◆ Stated task:
In the records below, find the line holding "stroma — segment it."; copy it and every line after it to the end, omitting all images.

(Saved entries)
--- Begin ---

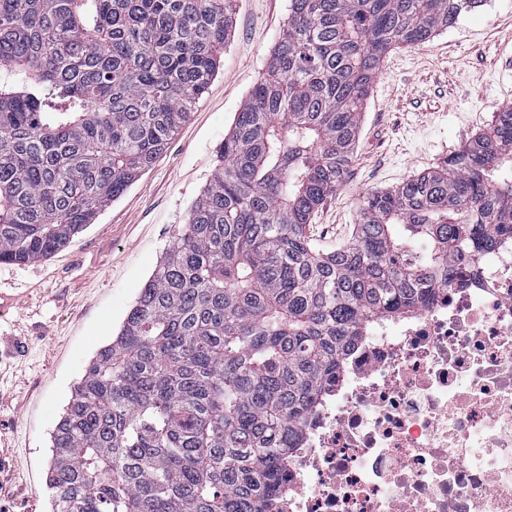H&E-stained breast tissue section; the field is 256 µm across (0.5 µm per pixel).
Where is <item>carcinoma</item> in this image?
<instances>
[{
  "mask_svg": "<svg viewBox=\"0 0 512 512\" xmlns=\"http://www.w3.org/2000/svg\"><path fill=\"white\" fill-rule=\"evenodd\" d=\"M235 0H0V263L65 247L140 179L216 75ZM482 0H289L219 165L51 435V512H274L354 341L512 239V107L308 234L372 83Z\"/></svg>",
  "mask_w": 512,
  "mask_h": 512,
  "instance_id": "carcinoma-1",
  "label": "carcinoma"
}]
</instances>
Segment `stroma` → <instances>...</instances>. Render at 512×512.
<instances>
[{"mask_svg": "<svg viewBox=\"0 0 512 512\" xmlns=\"http://www.w3.org/2000/svg\"><path fill=\"white\" fill-rule=\"evenodd\" d=\"M289 0H235L219 70L166 152L50 258L0 264L20 303L0 332V512H50L51 435L98 350L118 332L210 180L236 112L267 69ZM512 104V0H486L416 47L392 50L364 109L345 184L311 227L346 241L364 199L424 172Z\"/></svg>", "mask_w": 512, "mask_h": 512, "instance_id": "stroma-1", "label": "stroma"}]
</instances>
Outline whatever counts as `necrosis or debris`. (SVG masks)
I'll return each instance as SVG.
<instances>
[{
    "instance_id": "obj_1",
    "label": "necrosis or debris",
    "mask_w": 512,
    "mask_h": 512,
    "mask_svg": "<svg viewBox=\"0 0 512 512\" xmlns=\"http://www.w3.org/2000/svg\"><path fill=\"white\" fill-rule=\"evenodd\" d=\"M284 512H512V245L340 364Z\"/></svg>"
}]
</instances>
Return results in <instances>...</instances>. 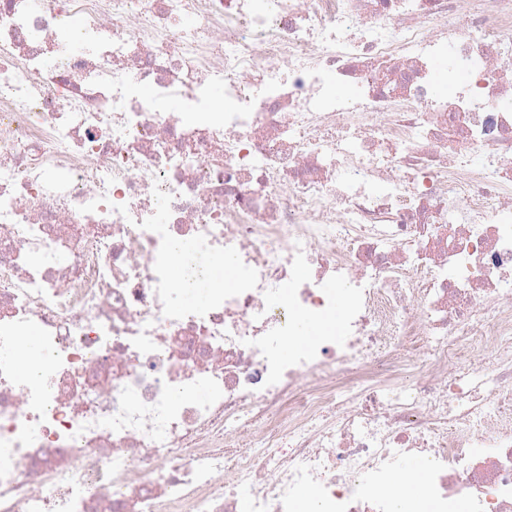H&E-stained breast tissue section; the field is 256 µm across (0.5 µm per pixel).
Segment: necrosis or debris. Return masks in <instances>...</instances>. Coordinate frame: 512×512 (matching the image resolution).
I'll return each mask as SVG.
<instances>
[{"label":"necrosis or debris","instance_id":"necrosis-or-debris-1","mask_svg":"<svg viewBox=\"0 0 512 512\" xmlns=\"http://www.w3.org/2000/svg\"><path fill=\"white\" fill-rule=\"evenodd\" d=\"M415 494L512 512V0H0V512Z\"/></svg>","mask_w":512,"mask_h":512}]
</instances>
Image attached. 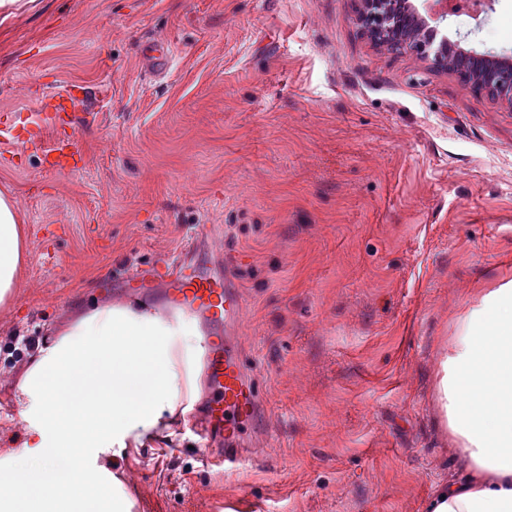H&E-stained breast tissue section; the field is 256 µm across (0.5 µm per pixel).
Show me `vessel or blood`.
Segmentation results:
<instances>
[{
    "label": "vessel or blood",
    "instance_id": "obj_1",
    "mask_svg": "<svg viewBox=\"0 0 512 512\" xmlns=\"http://www.w3.org/2000/svg\"><path fill=\"white\" fill-rule=\"evenodd\" d=\"M83 104V98L67 95L52 105L56 144L45 151L50 168L63 169L74 162L64 117L80 111ZM235 275L236 270L230 264L225 265L223 276L214 278L185 260L170 265L162 278L151 267L138 269L133 275L143 287L160 282L164 303L171 314L195 318L207 328L208 352L202 361L203 371L210 388L217 390L221 399L208 406L206 418L210 439L224 446L223 455L210 457L209 462L228 468L239 464L241 427L255 420L261 402L241 360V347L231 336L243 311Z\"/></svg>",
    "mask_w": 512,
    "mask_h": 512
}]
</instances>
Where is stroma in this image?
Masks as SVG:
<instances>
[{"mask_svg":"<svg viewBox=\"0 0 512 512\" xmlns=\"http://www.w3.org/2000/svg\"><path fill=\"white\" fill-rule=\"evenodd\" d=\"M356 0H34L0 26V193L26 231L0 305V452L38 349L136 269L192 249L237 269L261 452L202 464L206 395L113 460L133 512H423L458 471L432 368L481 289L512 280V107L374 45ZM512 54V0L440 22ZM109 85L101 98L96 87ZM86 92L77 168L32 94Z\"/></svg>","mask_w":512,"mask_h":512,"instance_id":"stroma-1","label":"stroma"}]
</instances>
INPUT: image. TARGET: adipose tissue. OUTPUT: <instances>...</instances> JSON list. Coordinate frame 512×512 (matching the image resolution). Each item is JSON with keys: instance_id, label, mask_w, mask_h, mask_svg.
I'll use <instances>...</instances> for the list:
<instances>
[{"instance_id": "adipose-tissue-1", "label": "adipose tissue", "mask_w": 512, "mask_h": 512, "mask_svg": "<svg viewBox=\"0 0 512 512\" xmlns=\"http://www.w3.org/2000/svg\"><path fill=\"white\" fill-rule=\"evenodd\" d=\"M23 236L0 195V304L19 286ZM201 336L152 311L103 305L40 348L14 397L20 450L0 453V512H133L102 457L174 422L199 392ZM442 436L462 462L425 512H512V281L483 292L454 321L434 366Z\"/></svg>"}]
</instances>
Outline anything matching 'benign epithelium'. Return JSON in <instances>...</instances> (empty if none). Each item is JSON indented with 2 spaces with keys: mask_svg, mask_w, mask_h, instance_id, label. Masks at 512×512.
I'll list each match as a JSON object with an SVG mask.
<instances>
[{
  "mask_svg": "<svg viewBox=\"0 0 512 512\" xmlns=\"http://www.w3.org/2000/svg\"><path fill=\"white\" fill-rule=\"evenodd\" d=\"M355 21L373 43L410 51L512 107V57L461 47L441 34L429 11H420L414 0H361Z\"/></svg>",
  "mask_w": 512,
  "mask_h": 512,
  "instance_id": "benign-epithelium-1",
  "label": "benign epithelium"
}]
</instances>
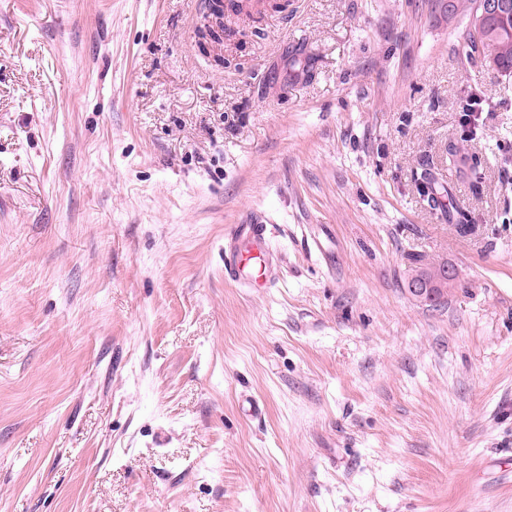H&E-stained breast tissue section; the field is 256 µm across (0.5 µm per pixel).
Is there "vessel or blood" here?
Wrapping results in <instances>:
<instances>
[{
	"label": "vessel or blood",
	"mask_w": 512,
	"mask_h": 512,
	"mask_svg": "<svg viewBox=\"0 0 512 512\" xmlns=\"http://www.w3.org/2000/svg\"><path fill=\"white\" fill-rule=\"evenodd\" d=\"M224 273L244 288L268 286L272 281L274 256L267 227L263 224H235L226 234Z\"/></svg>",
	"instance_id": "vessel-or-blood-1"
}]
</instances>
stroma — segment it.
Wrapping results in <instances>:
<instances>
[{
	"label": "stroma",
	"mask_w": 512,
	"mask_h": 512,
	"mask_svg": "<svg viewBox=\"0 0 512 512\" xmlns=\"http://www.w3.org/2000/svg\"><path fill=\"white\" fill-rule=\"evenodd\" d=\"M197 2L0 0V512H512V76L443 0ZM482 162L476 155L461 152L455 143L448 145V168H461L468 171L469 179L474 188L481 179ZM417 179L420 180L419 190L429 208L446 216L448 213V204L446 203L448 190L439 182L436 172L431 166L424 167L417 173ZM228 249L224 247V275L243 288H259L272 282L273 262L266 224H233L227 232ZM260 260L257 275L247 274L253 261ZM414 267L415 269H412L414 273L411 277L415 275H426L428 279L433 281L443 276L442 272L444 271V266H439L438 268L421 266ZM445 269H447V273L443 276V282L446 284H443L439 288H431L424 281H415L408 285L409 293L420 302L435 303L439 299V293H443L447 290V282H454L456 279V271L453 268L447 266Z\"/></svg>",
	"instance_id": "35a3bbf8"
}]
</instances>
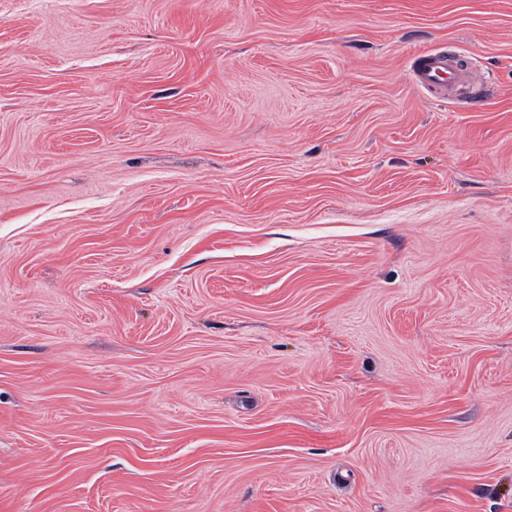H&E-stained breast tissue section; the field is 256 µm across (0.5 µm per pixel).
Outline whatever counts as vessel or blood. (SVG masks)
Masks as SVG:
<instances>
[{
	"label": "vessel or blood",
	"instance_id": "vessel-or-blood-1",
	"mask_svg": "<svg viewBox=\"0 0 512 512\" xmlns=\"http://www.w3.org/2000/svg\"><path fill=\"white\" fill-rule=\"evenodd\" d=\"M408 75L420 90L443 100L458 96L470 81L468 72L454 58L438 51L415 55Z\"/></svg>",
	"mask_w": 512,
	"mask_h": 512
}]
</instances>
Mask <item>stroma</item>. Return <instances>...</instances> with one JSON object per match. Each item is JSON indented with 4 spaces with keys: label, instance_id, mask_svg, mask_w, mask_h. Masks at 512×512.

--- End ---

◆ Solution below:
stroma — segment it.
Wrapping results in <instances>:
<instances>
[{
	"label": "stroma",
	"mask_w": 512,
	"mask_h": 512,
	"mask_svg": "<svg viewBox=\"0 0 512 512\" xmlns=\"http://www.w3.org/2000/svg\"><path fill=\"white\" fill-rule=\"evenodd\" d=\"M197 2L0 0V512H512V76L443 0ZM482 162L476 155L461 152L455 143L448 145V168H461L468 171L469 179L474 188L481 179ZM417 179L420 180L419 190L429 208L446 216L448 213V204L446 203L448 190L439 182L436 172L431 166L424 167L417 173ZM228 249L224 247V275L243 288H259L272 282L273 262L266 224H233L227 232ZM260 260L257 275L247 274L253 261ZM414 267L415 269H412L414 273L411 277L415 275H426L428 279L433 281L443 276L442 272L444 271V266H439L438 268L421 266ZM445 269H447V273L443 276V282L446 284H443L439 288H431L424 281H415L408 285L409 293L420 302L435 303L439 299V293H443L447 290V282H454L456 279V271L453 268L447 266Z\"/></svg>",
	"instance_id": "35a3bbf8"
}]
</instances>
H&E-stained breast tissue section; the field is 256 µm across (0.5 µm per pixel).
Outline whatever counts as vessel or blood. (SVG masks)
Masks as SVG:
<instances>
[{
	"label": "vessel or blood",
	"instance_id": "vessel-or-blood-1",
	"mask_svg": "<svg viewBox=\"0 0 512 512\" xmlns=\"http://www.w3.org/2000/svg\"><path fill=\"white\" fill-rule=\"evenodd\" d=\"M408 75L420 90L443 100L458 96L470 81L468 72L454 58L438 51L415 55Z\"/></svg>",
	"mask_w": 512,
	"mask_h": 512
}]
</instances>
Mask <item>stroma</item>. Return <instances>...</instances> with one JSON object per match. Each item is JSON indented with 4 spaces with keys: label, instance_id, mask_svg, mask_w, mask_h. Masks at 512×512.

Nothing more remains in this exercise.